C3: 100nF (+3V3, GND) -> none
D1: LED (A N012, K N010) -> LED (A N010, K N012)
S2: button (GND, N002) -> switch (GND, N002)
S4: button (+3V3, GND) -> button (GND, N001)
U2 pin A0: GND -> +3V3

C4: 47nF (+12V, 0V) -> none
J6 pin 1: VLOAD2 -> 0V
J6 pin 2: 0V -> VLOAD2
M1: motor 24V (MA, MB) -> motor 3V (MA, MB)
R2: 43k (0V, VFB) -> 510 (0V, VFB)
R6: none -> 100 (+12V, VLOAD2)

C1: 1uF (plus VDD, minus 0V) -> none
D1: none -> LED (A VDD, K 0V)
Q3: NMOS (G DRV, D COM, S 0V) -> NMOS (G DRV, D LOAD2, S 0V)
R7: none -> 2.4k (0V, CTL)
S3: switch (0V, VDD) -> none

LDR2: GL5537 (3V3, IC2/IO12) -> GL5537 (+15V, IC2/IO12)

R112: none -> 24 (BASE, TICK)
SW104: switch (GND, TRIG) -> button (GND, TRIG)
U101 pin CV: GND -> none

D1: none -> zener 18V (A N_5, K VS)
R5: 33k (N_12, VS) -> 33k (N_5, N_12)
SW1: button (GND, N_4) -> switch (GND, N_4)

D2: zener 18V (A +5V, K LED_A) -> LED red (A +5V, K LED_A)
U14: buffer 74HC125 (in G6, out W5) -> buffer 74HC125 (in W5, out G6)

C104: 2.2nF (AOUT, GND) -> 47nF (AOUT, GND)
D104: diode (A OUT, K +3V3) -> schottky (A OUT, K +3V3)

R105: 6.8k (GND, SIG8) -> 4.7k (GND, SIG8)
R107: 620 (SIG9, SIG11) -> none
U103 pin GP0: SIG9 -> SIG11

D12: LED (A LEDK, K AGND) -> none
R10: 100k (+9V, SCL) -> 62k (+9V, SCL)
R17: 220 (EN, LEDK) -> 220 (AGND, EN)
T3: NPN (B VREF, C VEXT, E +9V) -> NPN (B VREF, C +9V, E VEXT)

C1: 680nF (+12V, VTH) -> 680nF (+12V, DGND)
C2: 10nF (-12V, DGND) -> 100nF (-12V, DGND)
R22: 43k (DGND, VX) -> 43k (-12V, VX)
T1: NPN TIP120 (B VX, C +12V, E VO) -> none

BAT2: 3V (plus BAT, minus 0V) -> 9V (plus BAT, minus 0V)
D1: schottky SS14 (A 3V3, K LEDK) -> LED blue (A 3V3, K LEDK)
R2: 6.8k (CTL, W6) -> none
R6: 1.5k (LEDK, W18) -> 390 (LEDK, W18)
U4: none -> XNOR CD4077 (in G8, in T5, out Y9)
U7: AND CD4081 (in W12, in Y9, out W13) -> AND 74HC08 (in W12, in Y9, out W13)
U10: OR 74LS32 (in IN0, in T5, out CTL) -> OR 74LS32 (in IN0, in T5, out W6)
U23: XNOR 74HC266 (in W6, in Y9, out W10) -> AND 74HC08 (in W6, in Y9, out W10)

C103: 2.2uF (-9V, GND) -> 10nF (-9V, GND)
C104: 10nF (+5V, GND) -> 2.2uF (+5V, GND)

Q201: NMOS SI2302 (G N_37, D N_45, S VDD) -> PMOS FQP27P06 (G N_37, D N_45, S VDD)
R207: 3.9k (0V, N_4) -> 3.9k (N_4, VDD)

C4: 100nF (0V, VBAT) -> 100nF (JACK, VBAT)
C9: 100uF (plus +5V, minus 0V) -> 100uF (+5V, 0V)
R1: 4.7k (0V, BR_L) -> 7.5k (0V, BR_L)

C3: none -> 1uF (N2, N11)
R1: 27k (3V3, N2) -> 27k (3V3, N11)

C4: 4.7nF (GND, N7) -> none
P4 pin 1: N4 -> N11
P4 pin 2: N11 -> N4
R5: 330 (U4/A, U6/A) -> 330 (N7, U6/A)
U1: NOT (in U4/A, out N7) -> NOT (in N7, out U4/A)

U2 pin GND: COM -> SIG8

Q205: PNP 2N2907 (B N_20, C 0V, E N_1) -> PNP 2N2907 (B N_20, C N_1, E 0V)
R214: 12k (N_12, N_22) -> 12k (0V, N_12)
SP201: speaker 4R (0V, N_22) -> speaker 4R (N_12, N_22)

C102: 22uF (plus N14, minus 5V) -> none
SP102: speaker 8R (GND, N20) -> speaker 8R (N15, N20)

--- --- ---

Task:
The lines above, starting at the one with "R5: 33k (N_12, VS) -> 33k (N_5, N_12)" and ending at the one with "R6: 1.5k (LEDK, W18) -> 390 (LEDK, W18)", are the only ones to return, exactly as written.

Final answer:
R5: 33k (N_12, VS) -> 33k (N_5, N_12)
SW1: button (GND, N_4) -> switch (GND, N_4)

D2: zener 18V (A +5V, K LED_A) -> LED red (A +5V, K LED_A)
U14: buffer 74HC125 (in G6, out W5) -> buffer 74HC125 (in W5, out G6)

C104: 2.2nF (AOUT, GND) -> 47nF (AOUT, GND)
D104: diode (A OUT, K +3V3) -> schottky (A OUT, K +3V3)

R105: 6.8k (GND, SIG8) -> 4.7k (GND, SIG8)
R107: 620 (SIG9, SIG11) -> none
U103 pin GP0: SIG9 -> SIG11

D12: LED (A LEDK, K AGND) -> none
R10: 100k (+9V, SCL) -> 62k (+9V, SCL)
R17: 220 (EN, LEDK) -> 220 (AGND, EN)
T3: NPN (B VREF, C VEXT, E +9V) -> NPN (B VREF, C +9V, E VEXT)

C1: 680nF (+12V, VTH) -> 680nF (+12V, DGND)
C2: 10nF (-12V, DGND) -> 100nF (-12V, DGND)
R22: 43k (DGND, VX) -> 43k (-12V, VX)
T1: NPN TIP120 (B VX, C +12V, E VO) -> none

BAT2: 3V (plus BAT, minus 0V) -> 9V (plus BAT, minus 0V)
D1: schottky SS14 (A 3V3, K LEDK) -> LED blue (A 3V3, K LEDK)
R2: 6.8k (CTL, W6) -> none
R6: 1.5k (LEDK, W18) -> 390 (LEDK, W18)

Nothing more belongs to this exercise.